* Dataset records *
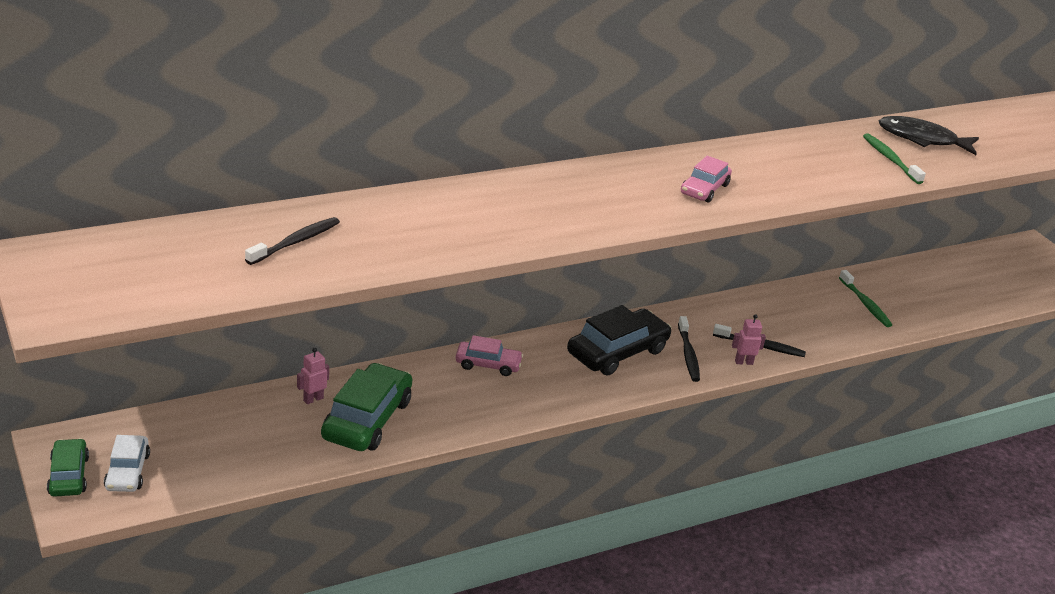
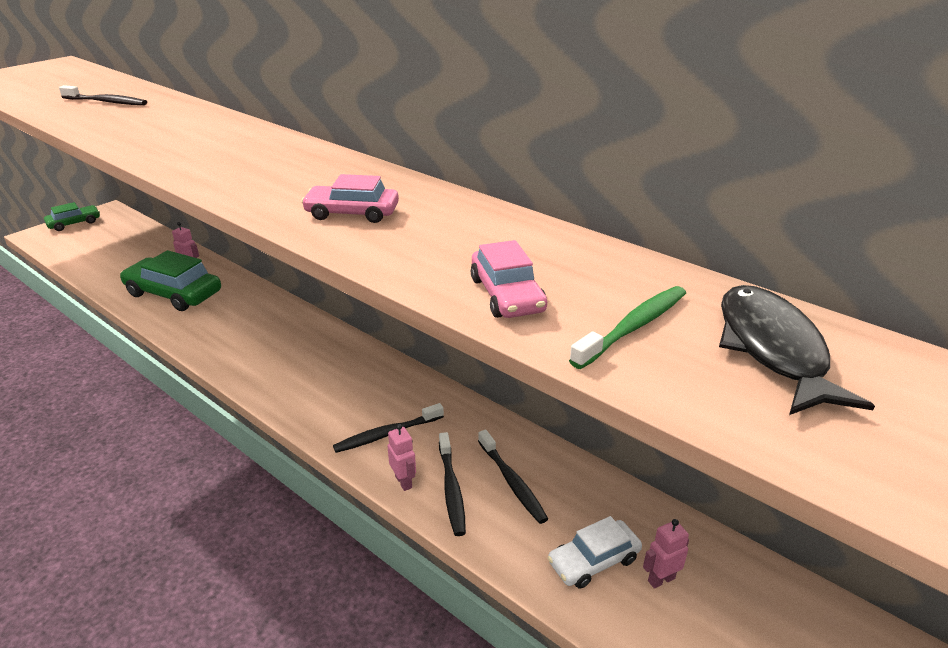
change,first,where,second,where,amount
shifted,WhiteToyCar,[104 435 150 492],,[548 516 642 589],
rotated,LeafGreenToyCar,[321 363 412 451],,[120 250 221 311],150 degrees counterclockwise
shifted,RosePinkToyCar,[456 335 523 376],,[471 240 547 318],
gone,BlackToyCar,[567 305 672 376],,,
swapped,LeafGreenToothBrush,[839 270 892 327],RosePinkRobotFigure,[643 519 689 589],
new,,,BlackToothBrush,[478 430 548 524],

* Work instructions *
What number of lines in the listing above hold the string "shifted"? Give that number and nothing else.

* Response area *
2